== EXERCISE DIRECTIONS ==
Give the count of lines in the entries below that contain the string "żółty", and only that count.

== SOURCE MATERIAL ==
►
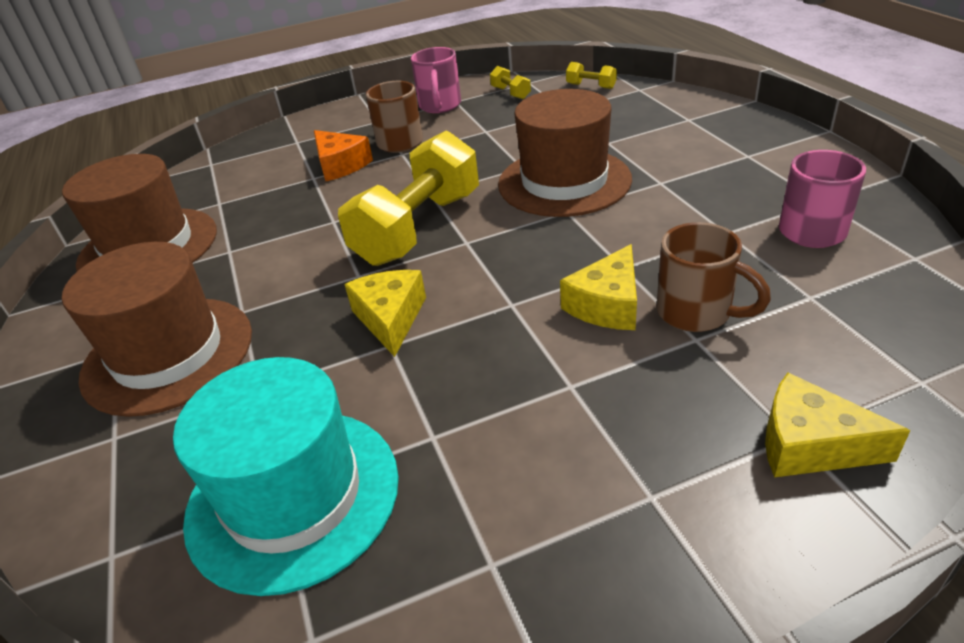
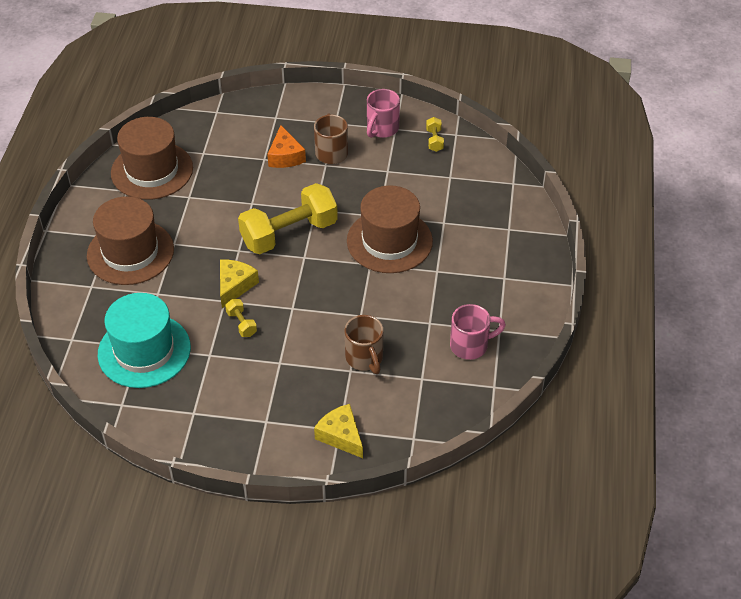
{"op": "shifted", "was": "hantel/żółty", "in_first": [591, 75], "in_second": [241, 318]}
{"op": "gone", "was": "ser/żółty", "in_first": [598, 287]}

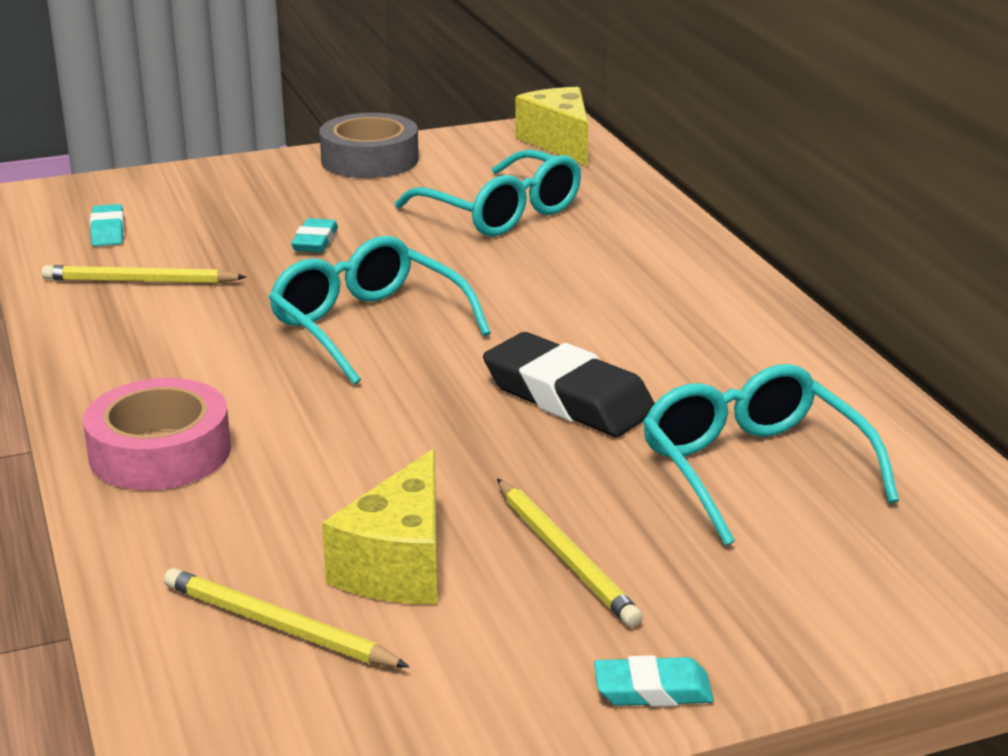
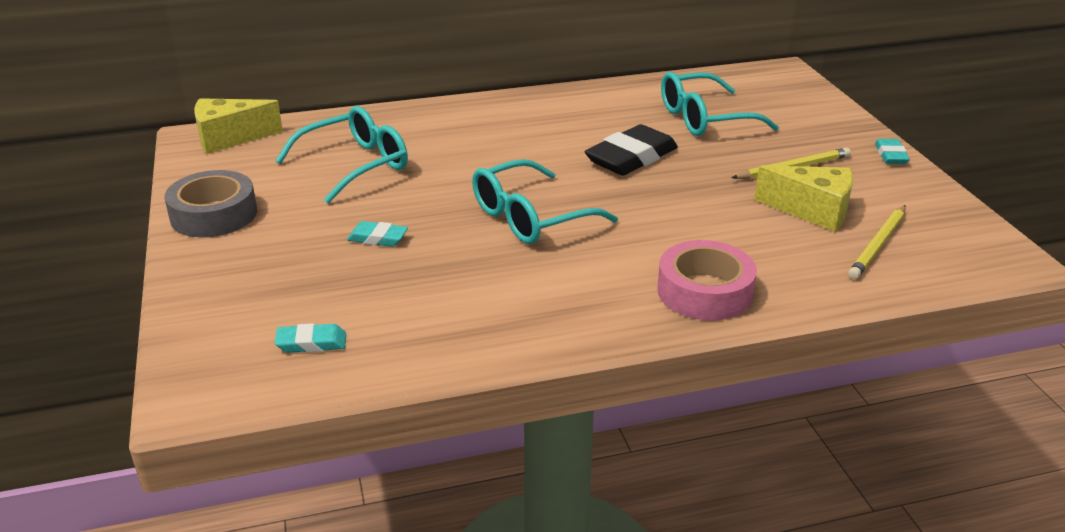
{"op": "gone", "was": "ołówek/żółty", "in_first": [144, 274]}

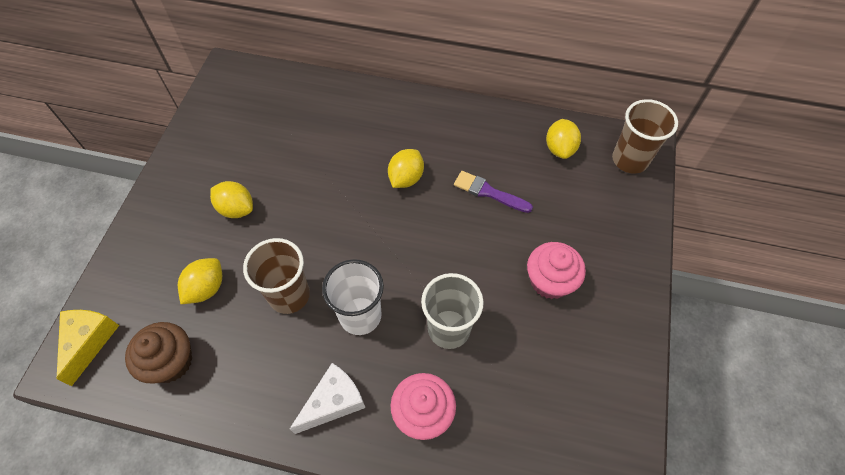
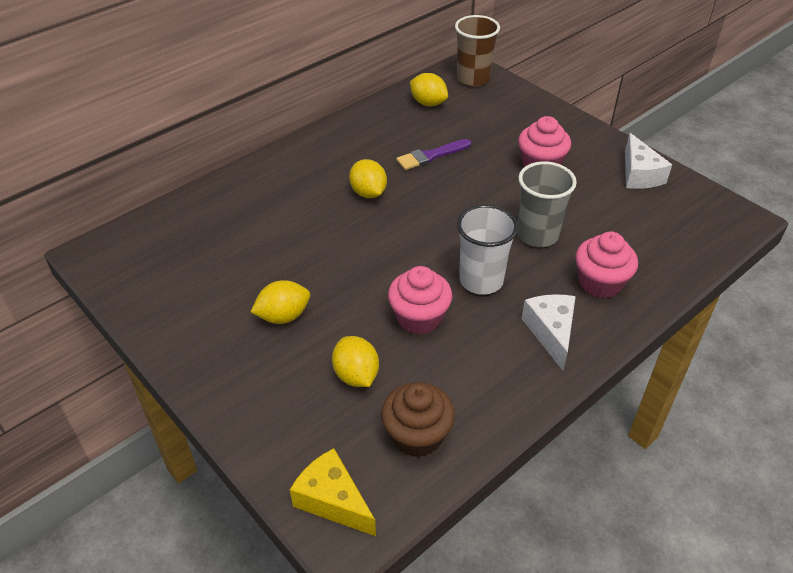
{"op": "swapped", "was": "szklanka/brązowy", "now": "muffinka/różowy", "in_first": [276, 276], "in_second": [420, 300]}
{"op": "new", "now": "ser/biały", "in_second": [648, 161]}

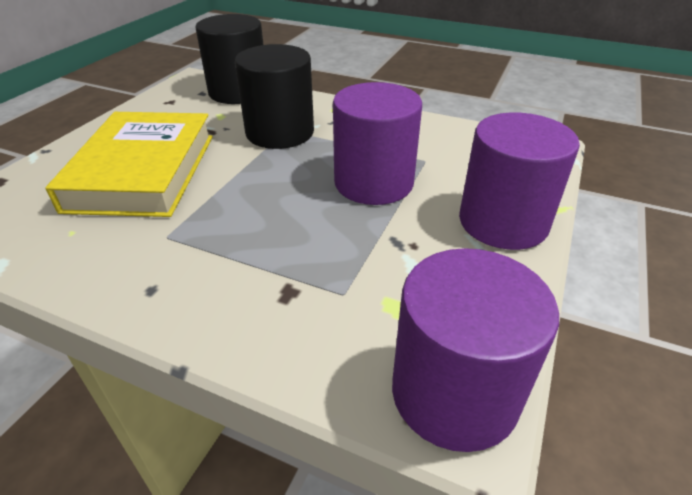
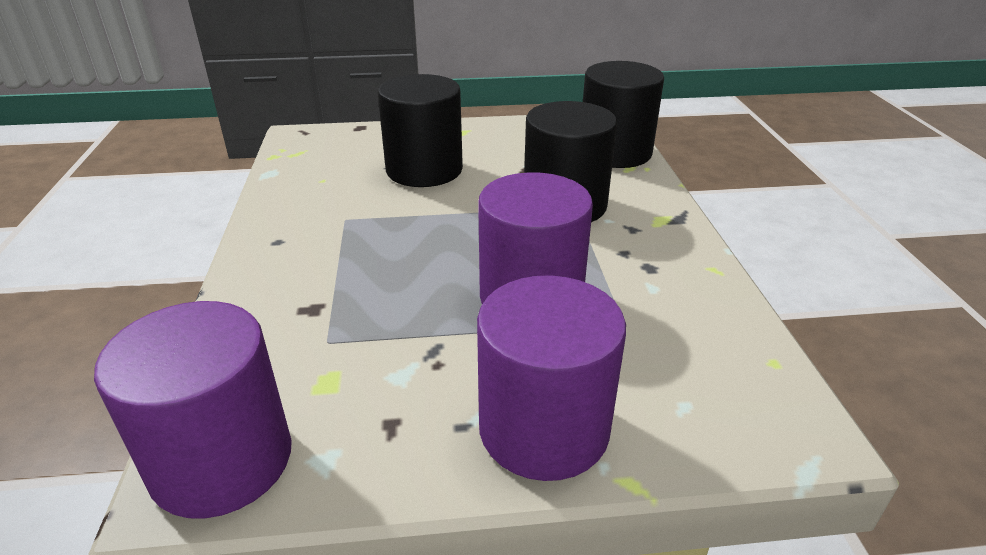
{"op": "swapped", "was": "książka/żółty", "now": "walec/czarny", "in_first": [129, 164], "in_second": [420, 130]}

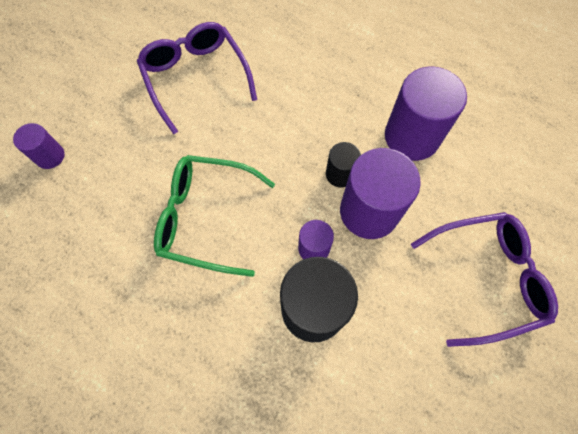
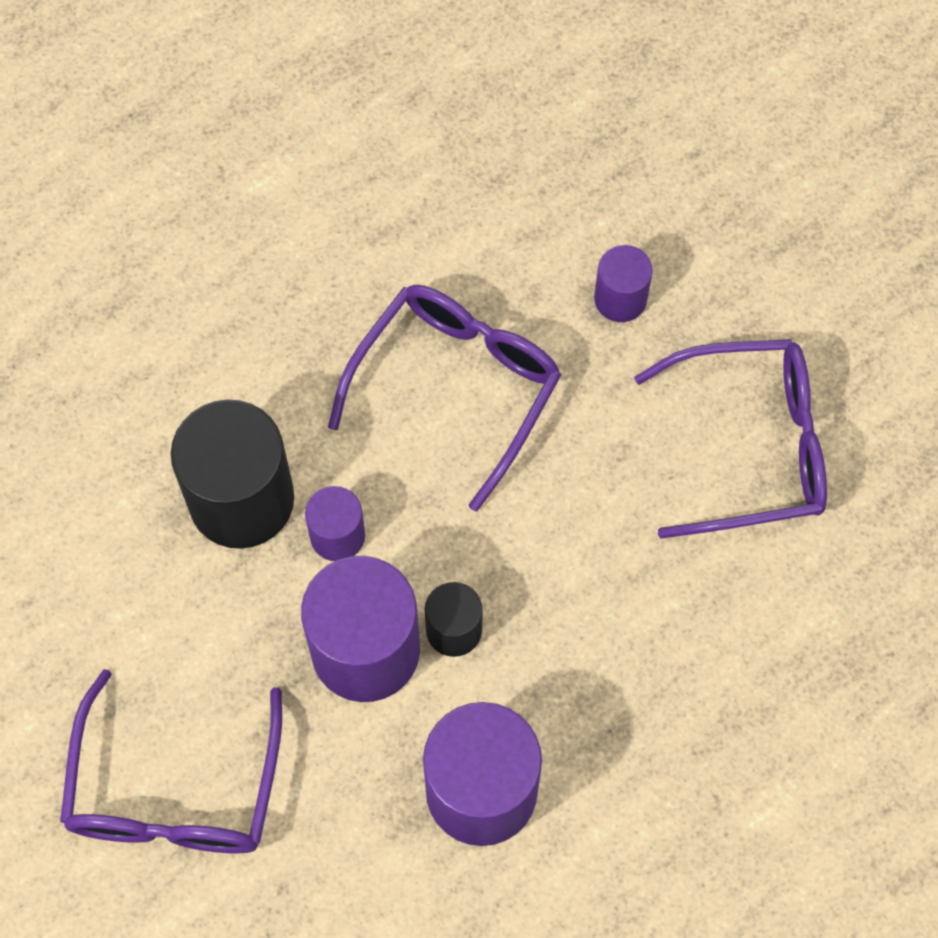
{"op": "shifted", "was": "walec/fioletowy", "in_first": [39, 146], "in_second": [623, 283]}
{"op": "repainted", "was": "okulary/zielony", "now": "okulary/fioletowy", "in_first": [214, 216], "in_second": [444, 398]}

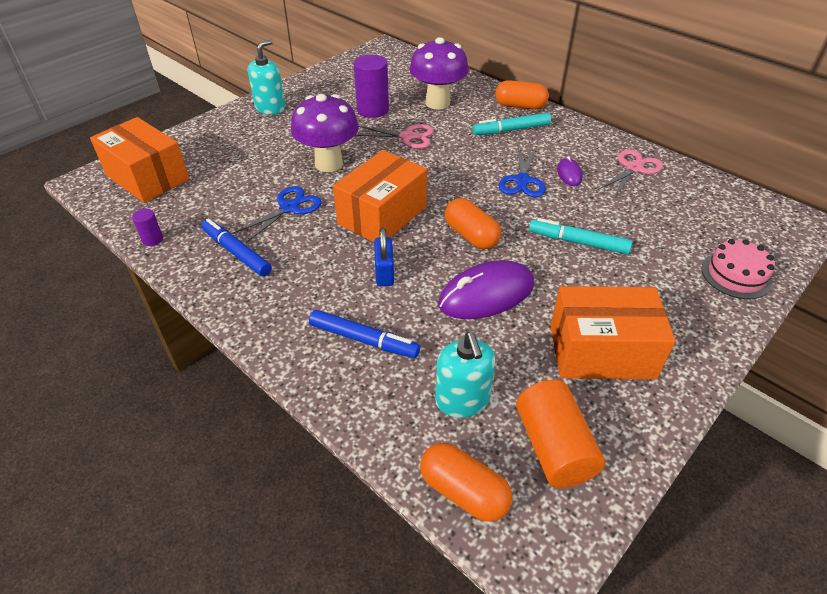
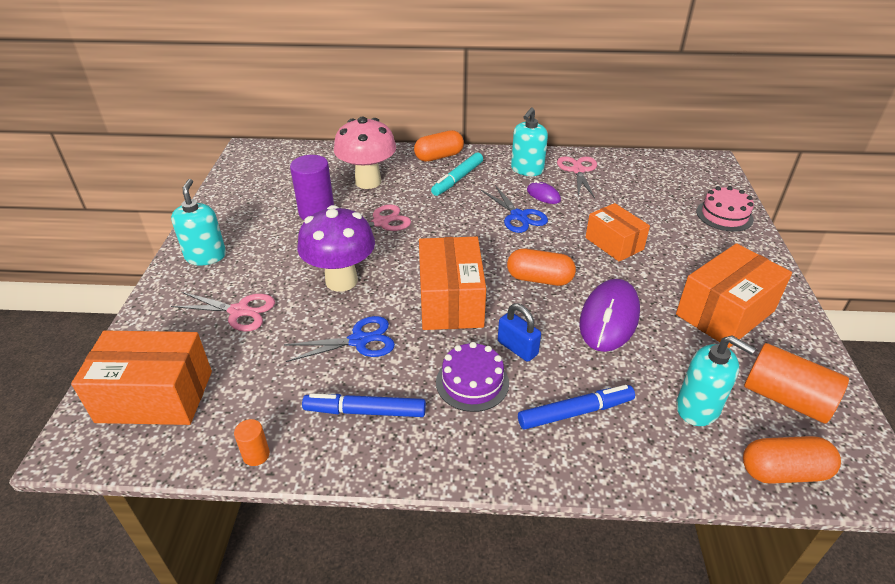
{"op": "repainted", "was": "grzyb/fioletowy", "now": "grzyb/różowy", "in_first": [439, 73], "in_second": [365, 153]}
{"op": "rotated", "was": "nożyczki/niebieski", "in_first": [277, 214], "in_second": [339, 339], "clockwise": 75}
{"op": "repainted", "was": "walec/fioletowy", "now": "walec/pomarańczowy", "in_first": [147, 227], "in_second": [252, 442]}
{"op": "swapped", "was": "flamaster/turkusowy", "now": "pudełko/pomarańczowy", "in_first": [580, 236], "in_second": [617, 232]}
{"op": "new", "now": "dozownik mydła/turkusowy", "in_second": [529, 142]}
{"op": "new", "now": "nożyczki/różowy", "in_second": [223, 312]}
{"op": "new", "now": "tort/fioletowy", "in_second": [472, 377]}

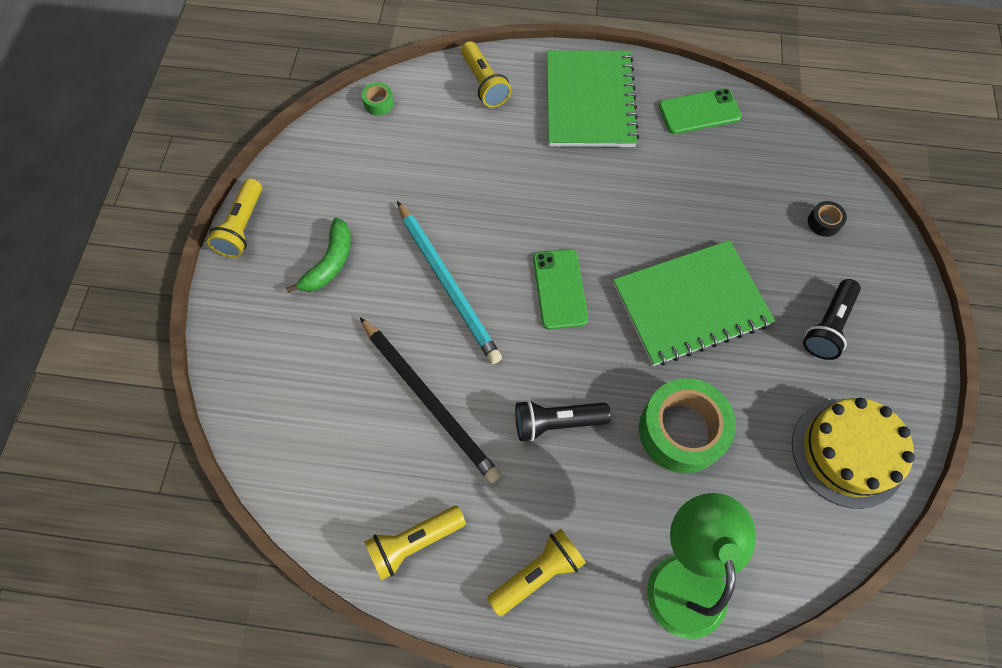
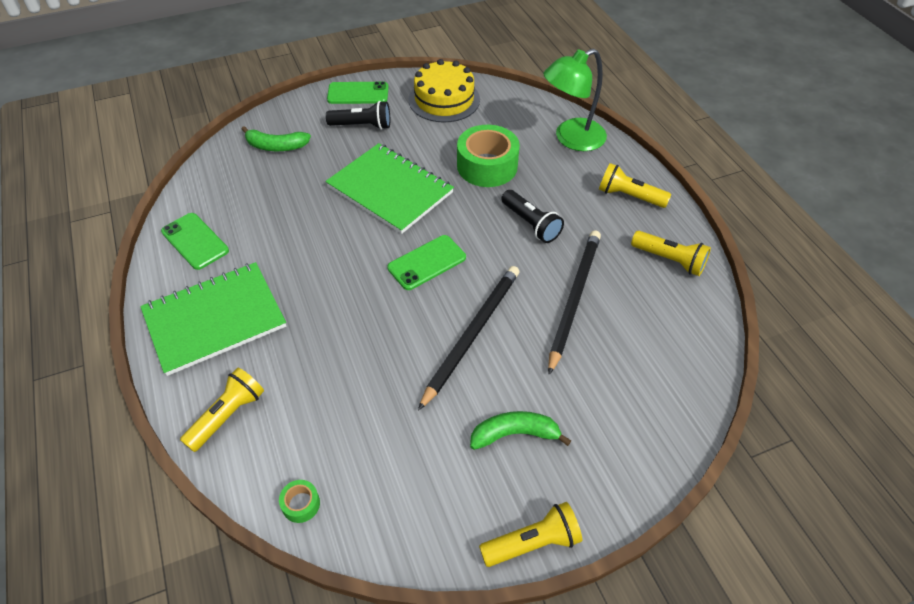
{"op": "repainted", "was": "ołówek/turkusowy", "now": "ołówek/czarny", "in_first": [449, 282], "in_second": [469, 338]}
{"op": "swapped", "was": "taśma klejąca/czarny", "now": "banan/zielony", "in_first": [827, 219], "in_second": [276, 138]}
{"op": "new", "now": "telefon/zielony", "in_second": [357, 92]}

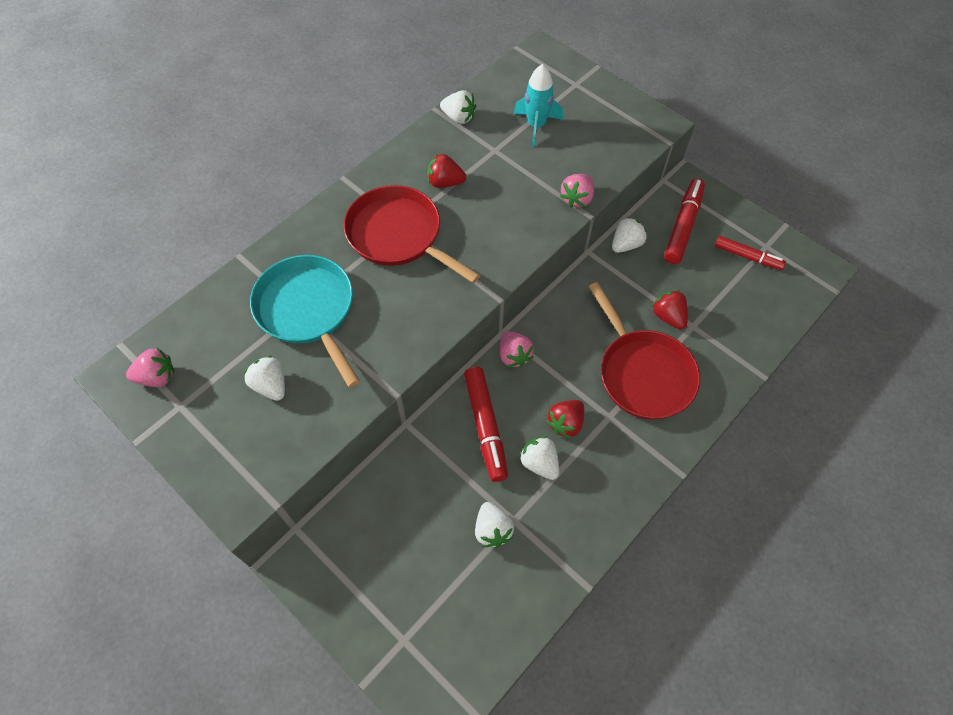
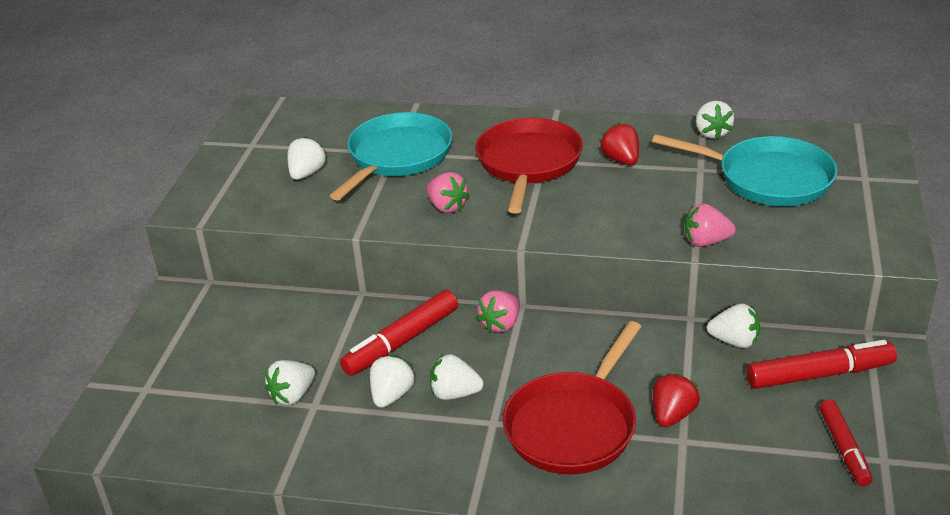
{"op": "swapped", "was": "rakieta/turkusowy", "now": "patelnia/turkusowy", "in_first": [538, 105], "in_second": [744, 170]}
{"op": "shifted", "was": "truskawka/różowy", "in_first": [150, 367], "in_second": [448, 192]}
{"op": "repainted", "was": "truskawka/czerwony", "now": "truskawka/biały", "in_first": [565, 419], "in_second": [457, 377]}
◄
== ANSWER BOX ==
4